● **Task details**
Go through the entries below and collect each line with the string "minus" in it.

---------- Provided data ----------

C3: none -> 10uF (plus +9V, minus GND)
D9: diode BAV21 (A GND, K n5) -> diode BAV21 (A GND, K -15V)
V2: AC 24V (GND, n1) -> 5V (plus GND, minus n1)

----------
---------- Provided data ----------

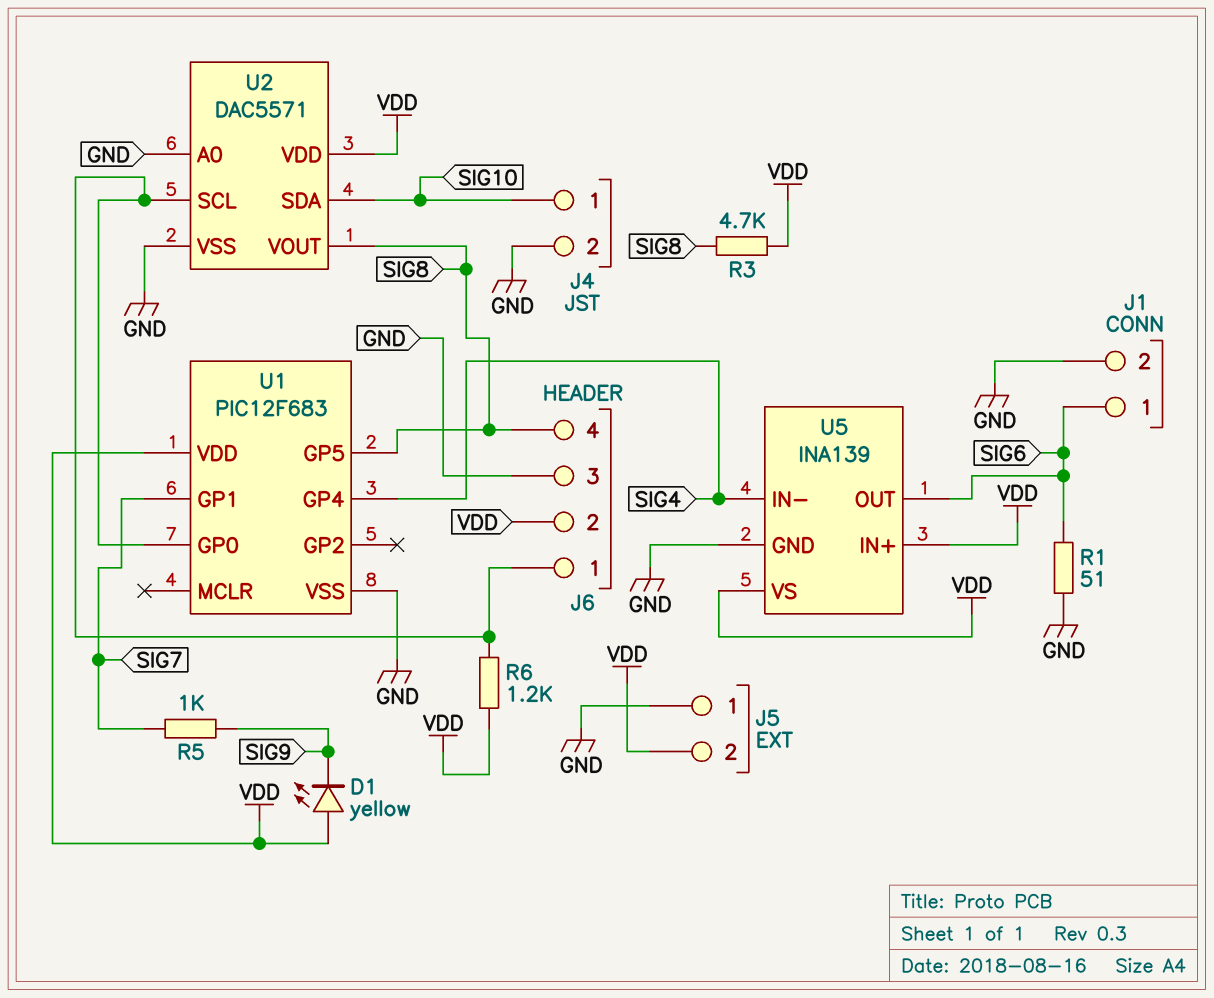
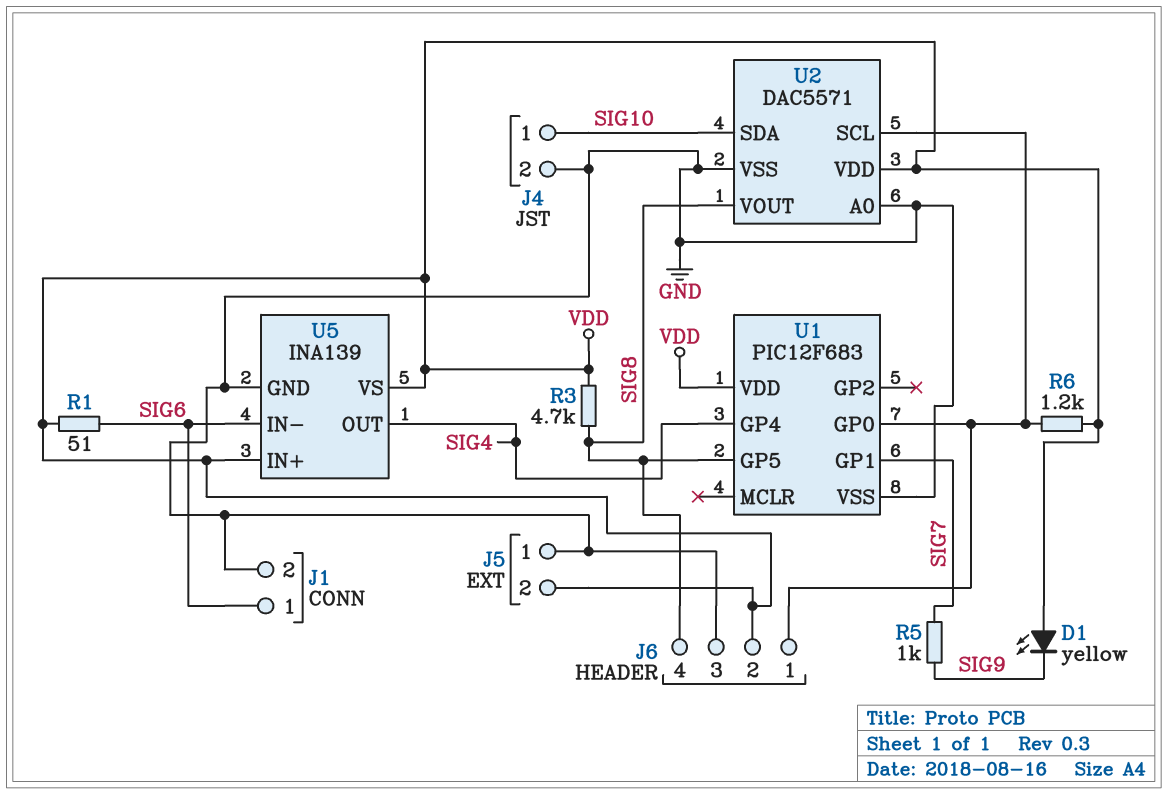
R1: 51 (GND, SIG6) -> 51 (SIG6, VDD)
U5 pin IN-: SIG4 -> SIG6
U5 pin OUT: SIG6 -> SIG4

----------

● **Response**
C3: none -> 10uF (plus +9V, minus GND)
V2: AC 24V (GND, n1) -> 5V (plus GND, minus n1)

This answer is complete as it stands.